▶ What you are asked to do
Lines outside the range are not wanted. Give again exactly the lines between the line holding "pink brick C2:D3" and the line holding "orange round brick J3", inclusive, from the listing below.

▶ Supplied data
_ _ _ _
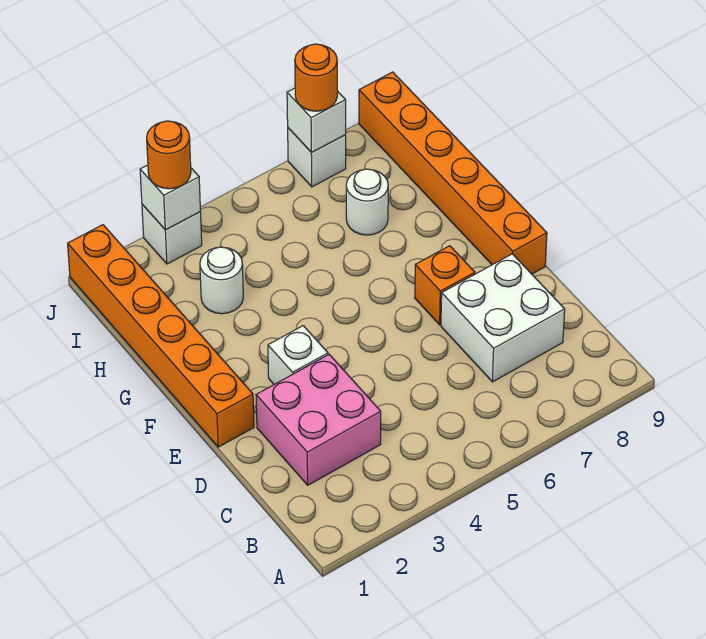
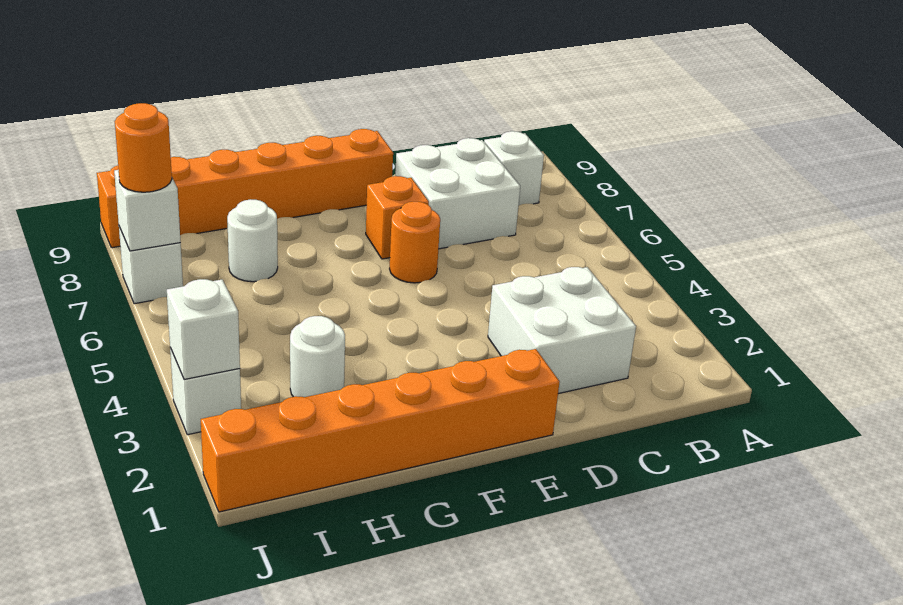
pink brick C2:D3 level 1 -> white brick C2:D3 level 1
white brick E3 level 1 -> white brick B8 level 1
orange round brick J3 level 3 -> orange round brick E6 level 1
_ _ _ _
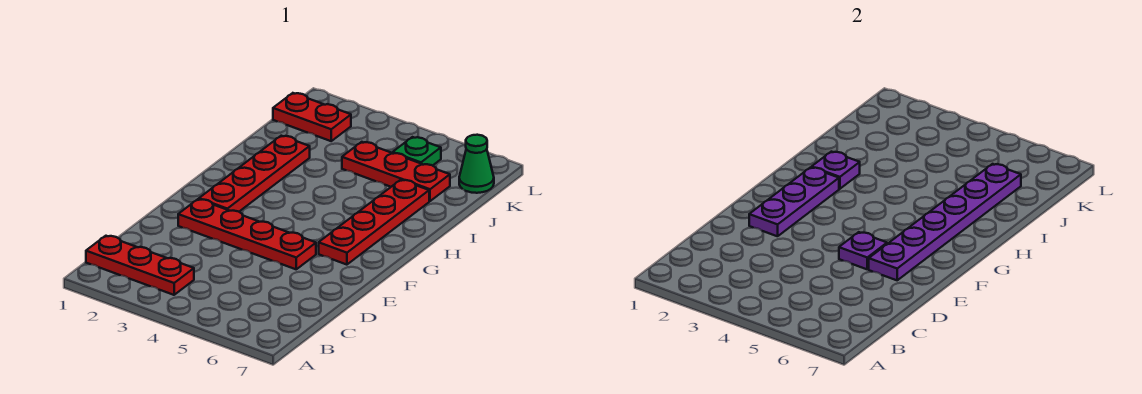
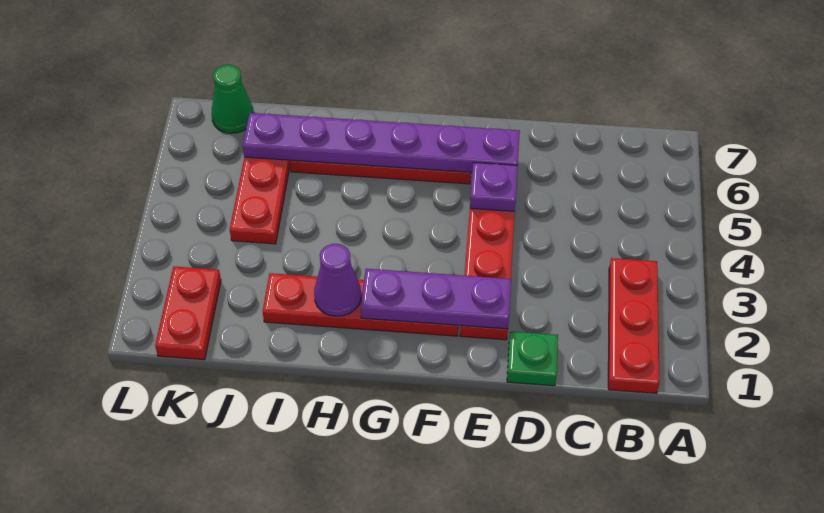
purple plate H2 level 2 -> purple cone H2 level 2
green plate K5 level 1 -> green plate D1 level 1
_ _ _ _
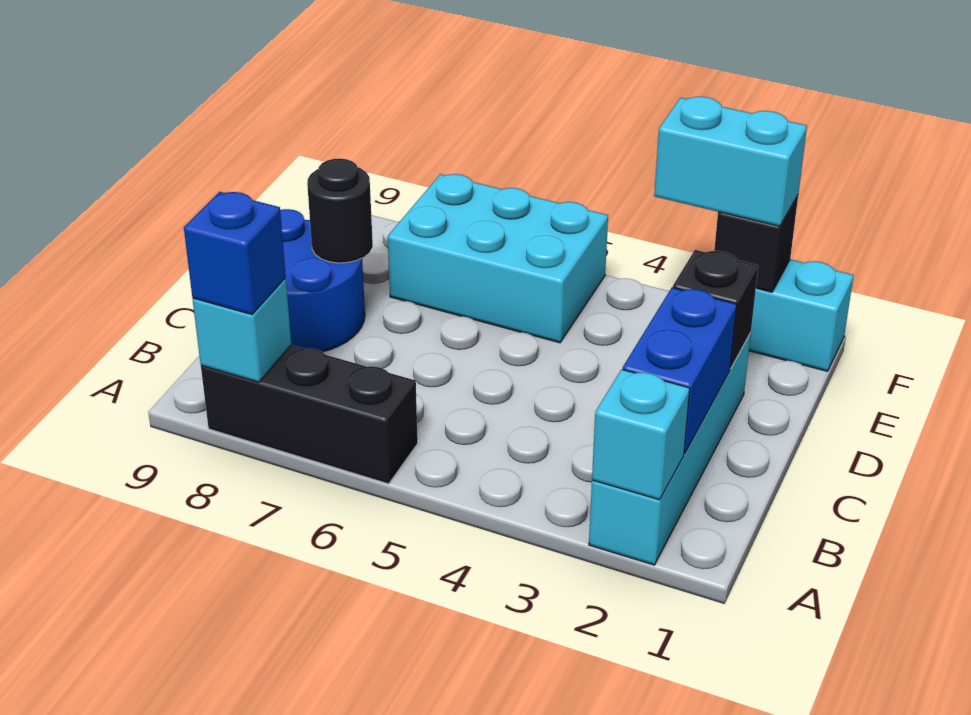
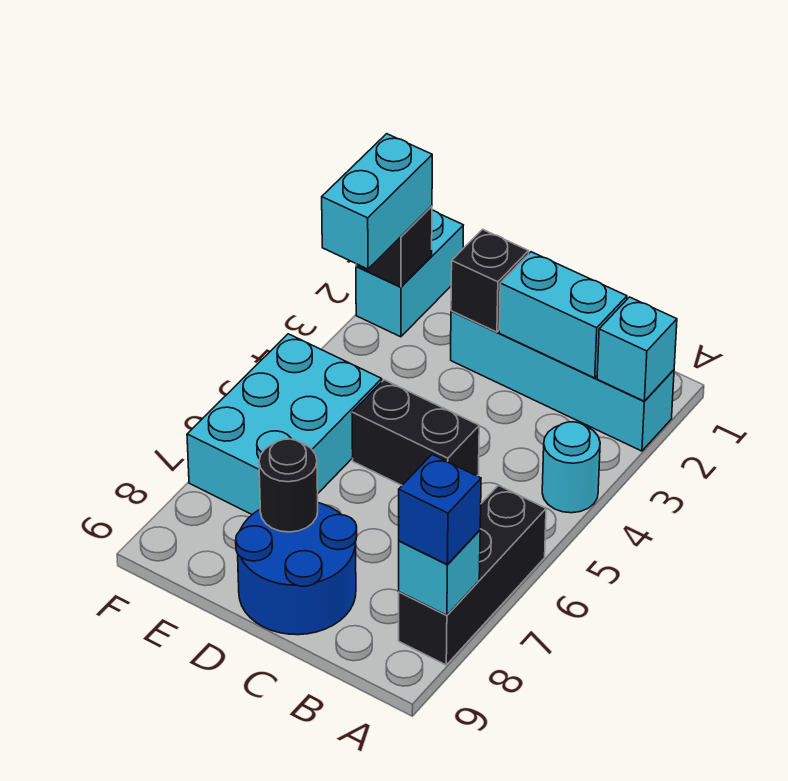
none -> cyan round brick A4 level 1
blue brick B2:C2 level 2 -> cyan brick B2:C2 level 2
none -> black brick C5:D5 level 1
_ _ _ _
▶ Solution to the exercise
pink brick C2:D3 level 1 -> white brick C2:D3 level 1
white brick E3 level 1 -> white brick B8 level 1
orange round brick J3 level 3 -> orange round brick E6 level 1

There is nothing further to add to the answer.